[ACTIVITY] Wherever the string "gelb" shows up in the data below, copy the whole line.

[DATA PROVIDED]

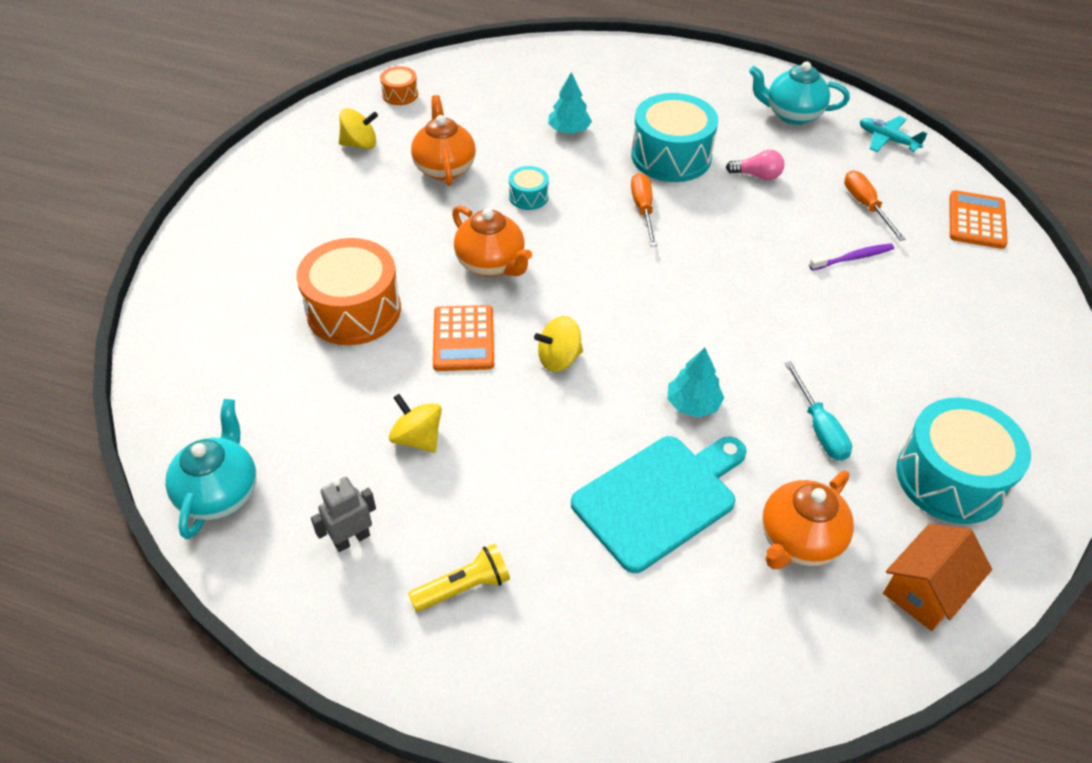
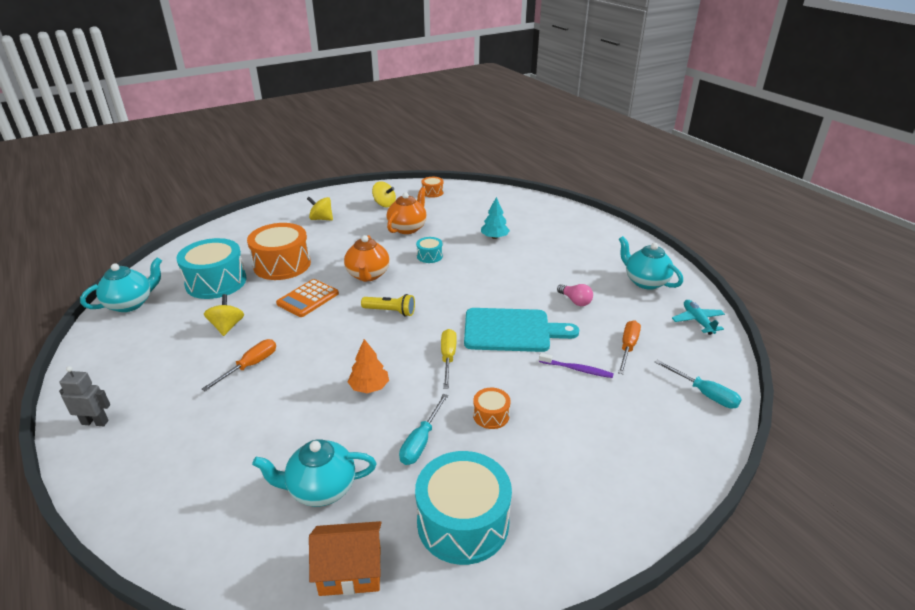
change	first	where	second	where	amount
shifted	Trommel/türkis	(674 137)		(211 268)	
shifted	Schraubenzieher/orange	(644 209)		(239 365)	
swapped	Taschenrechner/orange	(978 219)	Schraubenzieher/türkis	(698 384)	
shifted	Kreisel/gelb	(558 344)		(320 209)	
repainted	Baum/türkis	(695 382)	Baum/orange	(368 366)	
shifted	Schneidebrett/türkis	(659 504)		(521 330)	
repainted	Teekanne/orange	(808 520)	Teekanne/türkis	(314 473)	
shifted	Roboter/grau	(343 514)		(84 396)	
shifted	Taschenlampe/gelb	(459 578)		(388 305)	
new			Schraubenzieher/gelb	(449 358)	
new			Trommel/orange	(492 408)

[FINISHED TASK]
shifted	Kreisel/gelb	(558 344)		(320 209)	
shifted	Taschenlampe/gelb	(459 578)		(388 305)	
new			Schraubenzieher/gelb	(449 358)	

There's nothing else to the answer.